§ **Scene edit records**:
•••

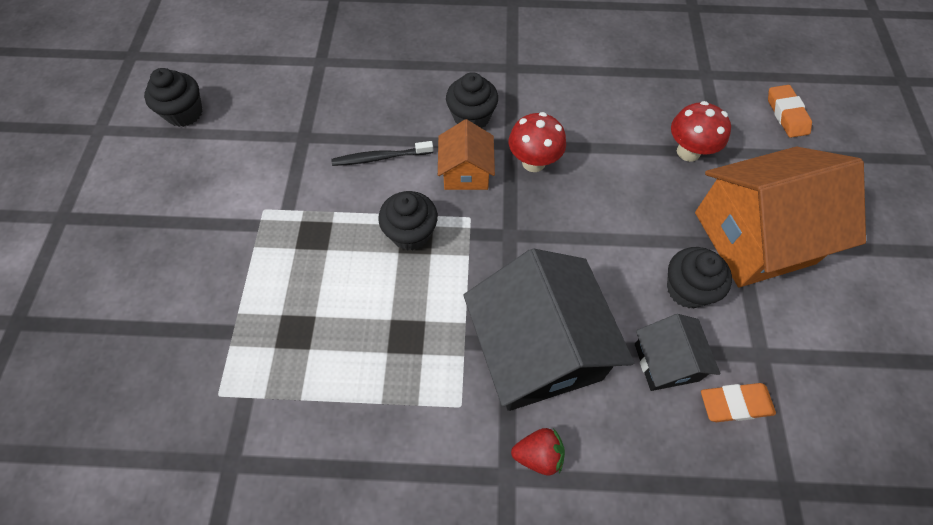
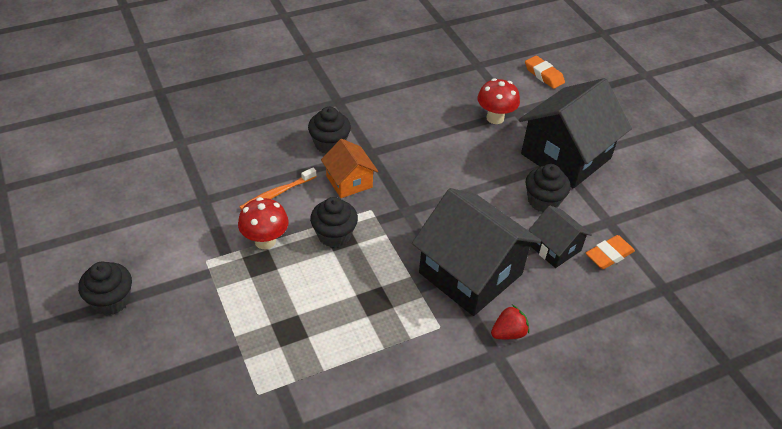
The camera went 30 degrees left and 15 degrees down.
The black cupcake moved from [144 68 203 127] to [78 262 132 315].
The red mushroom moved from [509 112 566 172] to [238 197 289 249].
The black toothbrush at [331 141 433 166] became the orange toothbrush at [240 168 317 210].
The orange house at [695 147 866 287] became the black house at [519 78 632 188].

•••

§ **Work item**:
When you print the records above, keep them exact and leave out the pictures.

§ **Exercise response**:
The camera went 30 degrees left and 15 degrees down.
The black cupcake moved from [144 68 203 127] to [78 262 132 315].
The red mushroom moved from [509 112 566 172] to [238 197 289 249].
The black toothbrush at [331 141 433 166] became the orange toothbrush at [240 168 317 210].
The orange house at [695 147 866 287] became the black house at [519 78 632 188].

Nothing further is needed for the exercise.